Find every line in the records below that holds the word "change", and copy it out.
+++++
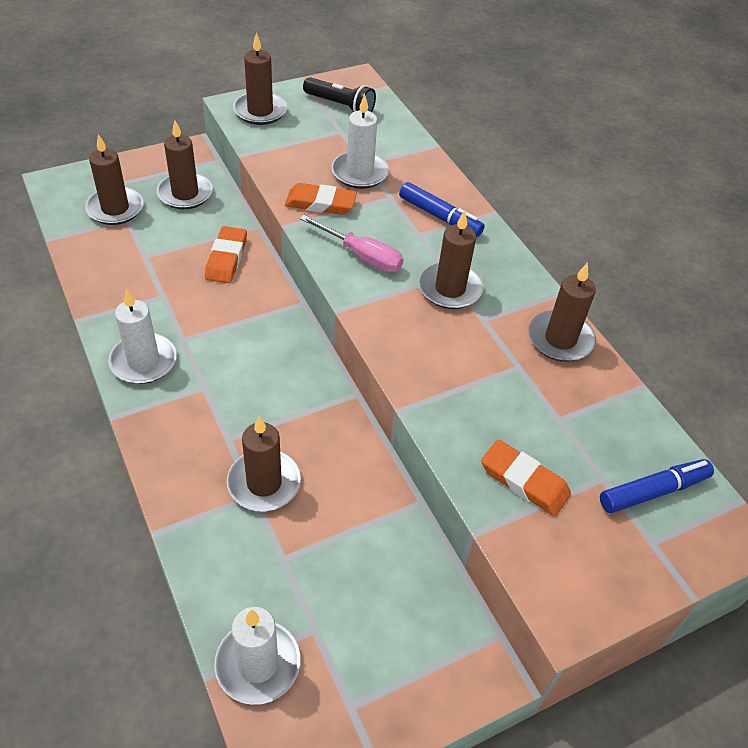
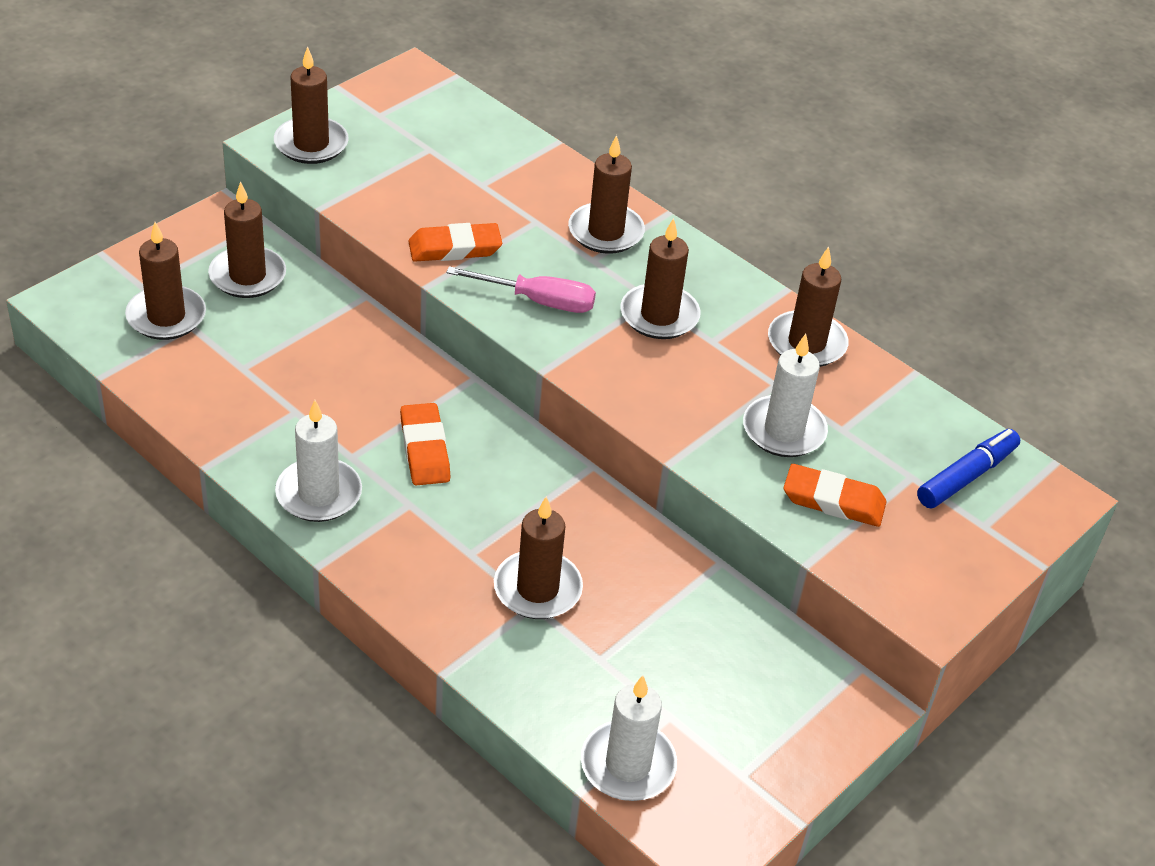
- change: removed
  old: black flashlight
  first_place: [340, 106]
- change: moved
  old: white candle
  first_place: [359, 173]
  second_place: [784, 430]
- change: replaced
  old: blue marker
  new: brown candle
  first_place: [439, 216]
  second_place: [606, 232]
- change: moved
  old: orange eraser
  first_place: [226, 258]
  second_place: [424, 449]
+++++
_Response to the task_
- change: removed
- change: moved
- change: replaced
- change: moved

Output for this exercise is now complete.